Stepwise shape edit descriptions:
**********

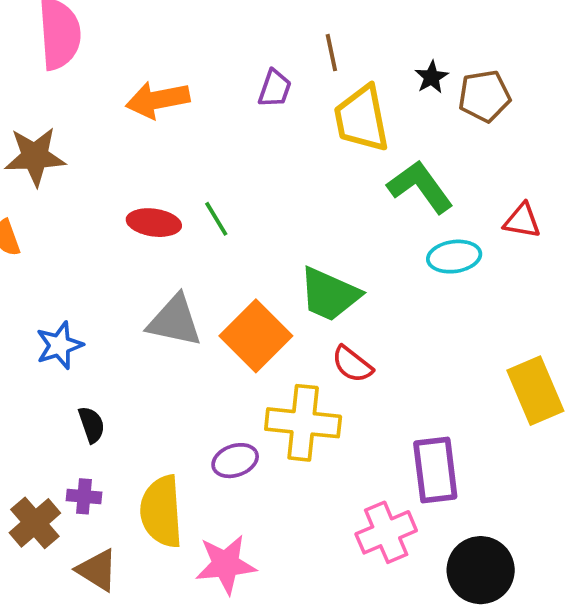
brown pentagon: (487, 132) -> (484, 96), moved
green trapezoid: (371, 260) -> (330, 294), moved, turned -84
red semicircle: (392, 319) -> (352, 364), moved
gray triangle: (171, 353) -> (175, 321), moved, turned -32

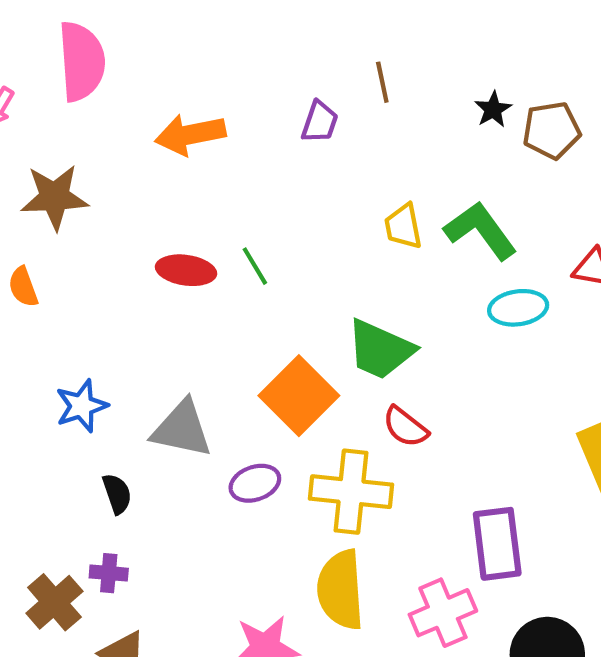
yellow trapezoid: (362, 119) -> (403, 226), moved, size x0.6
gray triangle: (175, 321) -> (182, 429), moved
purple ellipse: (235, 461) -> (255, 483), moved
yellow semicircle: (161, 512) -> (341, 590), moved

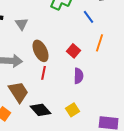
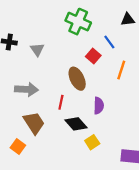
brown ellipse: (41, 51) -> (77, 79), moved
red square: (74, 51) -> (93, 56), moved
black diamond: (41, 110) -> (76, 124), moved

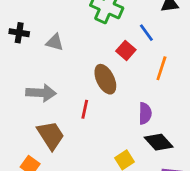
gray triangle: (37, 50) -> (55, 42), turned -40
purple semicircle: (99, 106) -> (145, 113), moved
black diamond: (76, 124) -> (159, 142), moved

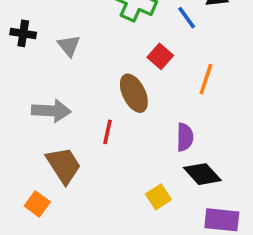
blue line: (146, 33) -> (187, 18), moved
gray triangle: (55, 42) -> (69, 46), turned 36

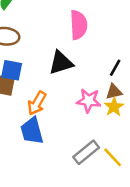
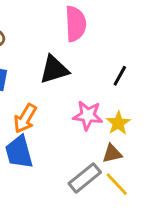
brown triangle: (114, 92) -> (112, 154), moved

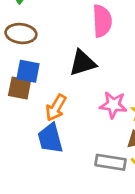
gray rectangle: (85, 178) -> (110, 162), turned 48

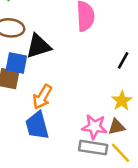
black triangle: (83, 63) -> (38, 46), moved
pink star: (113, 105) -> (94, 127), moved

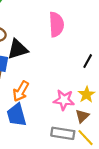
pink star: (94, 127) -> (64, 100), moved
brown triangle: (117, 127) -> (82, 116), turned -32

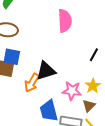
black triangle: (18, 49) -> (46, 71), moved
blue trapezoid: (16, 115) -> (49, 111), moved

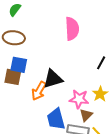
brown triangle: (89, 106) -> (86, 115), moved

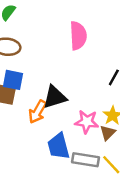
brown triangle: (86, 115) -> (108, 133), moved

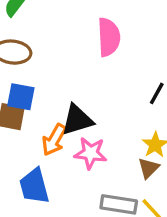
pink star: (87, 122) -> (91, 153), moved
blue trapezoid: (58, 146) -> (34, 186), moved

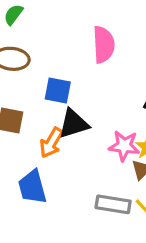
blue square: (21, 97) -> (58, 90), moved
pink star: (91, 153) -> (124, 146), moved

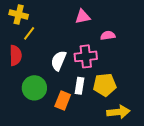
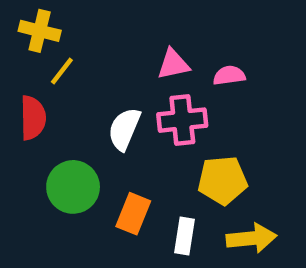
pink triangle: (83, 17) -> (173, 64), moved
white rectangle: (79, 86) -> (185, 236), moved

**********

→ **Try it**
Keep only those lines of the records that hold "diamond", and return them.

→ **Answer to this task**
black diamond: (41, 110) -> (76, 124), moved
black diamond: (76, 124) -> (159, 142), moved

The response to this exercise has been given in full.